'''

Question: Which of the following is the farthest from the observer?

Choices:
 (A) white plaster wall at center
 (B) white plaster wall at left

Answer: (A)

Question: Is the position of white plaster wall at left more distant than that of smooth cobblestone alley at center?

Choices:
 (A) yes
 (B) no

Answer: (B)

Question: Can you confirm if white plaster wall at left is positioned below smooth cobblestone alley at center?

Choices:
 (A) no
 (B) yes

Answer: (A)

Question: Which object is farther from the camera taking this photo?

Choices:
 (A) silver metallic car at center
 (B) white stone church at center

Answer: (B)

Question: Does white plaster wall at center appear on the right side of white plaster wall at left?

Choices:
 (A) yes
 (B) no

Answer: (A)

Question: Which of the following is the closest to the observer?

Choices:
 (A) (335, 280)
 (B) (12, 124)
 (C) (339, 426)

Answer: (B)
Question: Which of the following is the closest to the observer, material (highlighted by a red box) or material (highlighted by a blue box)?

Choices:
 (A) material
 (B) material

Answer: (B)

'''

## Task statement
Set out the rows from the line containing "Question: Is the" up to and including the last line of the rows as a numbered list, leaving out blank lines.

## Result of this exercise
1. Question: Is the position of white plaster wall at left more distant than that of smooth cobblestone alley at center?
2. Choices:
3.  (A) yes
4.  (B) no
5. Answer: (B)
6. Question: Can you confirm if white plaster wall at left is positioned below smooth cobblestone alley at center?
7. Choices:
8.  (A) no
9.  (B) yes
10. Answer: (A)
11. Question: Which object is farther from the camera taking this photo?
12. Choices:
13.  (A) silver metallic car at center
14.  (B) white stone church at center
15. Answer: (B)
16. Question: Does white plaster wall at center appear on the right side of white plaster wall at left?
17. Choices:
18.  (A) yes
19.  (B) no
20. Answer: (A)
21. Question: Which of the following is the closest to the observer?
22. Choices:
23.  (A) (335, 280)
24.  (B) (12, 124)
25.  (C) (339, 426)
26. Answer: (B)
27. Question: Which of the following is the closest to the observer, material (highlighted by a red box) or material (highlighted by a blue box)?
28. Choices:
29.  (A) material
30.  (B) material
31. Answer: (B)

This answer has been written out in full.